Transcribe exactly the lines that fall between the one holding "window: (204, 72) -> (260, 53), width x0.47" and the one holding "plant: (233, 179) -> (596, 473), added", inclusive, from the entries below.

[[ Information given, beginning ]]

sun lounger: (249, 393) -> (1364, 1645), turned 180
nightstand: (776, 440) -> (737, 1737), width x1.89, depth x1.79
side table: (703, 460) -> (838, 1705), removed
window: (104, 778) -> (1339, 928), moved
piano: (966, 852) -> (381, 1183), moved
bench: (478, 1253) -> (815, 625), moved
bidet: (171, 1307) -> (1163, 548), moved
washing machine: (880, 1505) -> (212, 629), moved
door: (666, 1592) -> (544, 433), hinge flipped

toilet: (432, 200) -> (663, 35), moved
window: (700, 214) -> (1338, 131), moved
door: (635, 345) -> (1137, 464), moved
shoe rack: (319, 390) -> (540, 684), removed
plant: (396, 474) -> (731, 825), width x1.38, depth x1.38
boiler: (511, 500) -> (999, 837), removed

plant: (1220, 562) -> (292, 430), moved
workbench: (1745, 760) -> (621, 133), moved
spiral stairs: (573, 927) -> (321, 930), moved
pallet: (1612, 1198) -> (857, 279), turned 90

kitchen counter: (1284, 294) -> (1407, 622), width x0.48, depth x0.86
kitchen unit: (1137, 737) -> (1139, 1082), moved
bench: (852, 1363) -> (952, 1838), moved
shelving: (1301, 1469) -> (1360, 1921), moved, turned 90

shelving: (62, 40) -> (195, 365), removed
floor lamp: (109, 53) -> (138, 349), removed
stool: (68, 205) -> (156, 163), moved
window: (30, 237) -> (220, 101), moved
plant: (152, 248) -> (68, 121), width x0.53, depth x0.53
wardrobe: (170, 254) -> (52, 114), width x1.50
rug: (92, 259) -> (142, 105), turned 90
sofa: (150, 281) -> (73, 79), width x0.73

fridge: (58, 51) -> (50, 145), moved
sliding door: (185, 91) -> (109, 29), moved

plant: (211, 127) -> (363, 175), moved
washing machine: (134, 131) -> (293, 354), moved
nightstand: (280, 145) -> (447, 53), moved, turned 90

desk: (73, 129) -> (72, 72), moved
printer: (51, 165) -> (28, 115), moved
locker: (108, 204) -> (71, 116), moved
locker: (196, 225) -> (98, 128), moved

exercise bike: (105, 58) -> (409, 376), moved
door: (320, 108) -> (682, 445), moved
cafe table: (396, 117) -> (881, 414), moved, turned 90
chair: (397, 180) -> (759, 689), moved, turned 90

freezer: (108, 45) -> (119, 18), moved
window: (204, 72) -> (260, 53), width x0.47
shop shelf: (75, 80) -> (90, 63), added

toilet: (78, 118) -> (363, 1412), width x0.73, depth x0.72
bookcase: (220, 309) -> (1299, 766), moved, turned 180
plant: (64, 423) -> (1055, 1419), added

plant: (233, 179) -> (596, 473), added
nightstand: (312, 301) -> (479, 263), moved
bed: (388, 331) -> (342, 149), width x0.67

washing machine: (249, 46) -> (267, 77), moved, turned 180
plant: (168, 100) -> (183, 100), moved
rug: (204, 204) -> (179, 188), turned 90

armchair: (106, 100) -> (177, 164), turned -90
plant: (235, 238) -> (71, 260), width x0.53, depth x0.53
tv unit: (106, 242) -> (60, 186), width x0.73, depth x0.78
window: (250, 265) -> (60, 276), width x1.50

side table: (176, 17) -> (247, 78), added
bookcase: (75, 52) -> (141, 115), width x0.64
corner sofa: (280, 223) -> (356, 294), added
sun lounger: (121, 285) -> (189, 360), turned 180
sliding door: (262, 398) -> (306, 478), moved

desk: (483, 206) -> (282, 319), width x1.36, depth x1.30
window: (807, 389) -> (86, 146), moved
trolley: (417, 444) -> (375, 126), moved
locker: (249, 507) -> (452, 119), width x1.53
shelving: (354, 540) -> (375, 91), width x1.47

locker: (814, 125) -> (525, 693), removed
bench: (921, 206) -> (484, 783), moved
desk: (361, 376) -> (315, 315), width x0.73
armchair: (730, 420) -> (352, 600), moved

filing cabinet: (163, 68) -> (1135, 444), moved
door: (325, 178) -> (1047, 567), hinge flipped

[[ Information given, end ]]

▶ _Problem solution_
window: (204, 72) -> (260, 53), width x0.47
shop shelf: (75, 80) -> (90, 63), added

toilet: (78, 118) -> (363, 1412), width x0.73, depth x0.72
bookcase: (220, 309) -> (1299, 766), moved, turned 180
plant: (64, 423) -> (1055, 1419), added

plant: (233, 179) -> (596, 473), added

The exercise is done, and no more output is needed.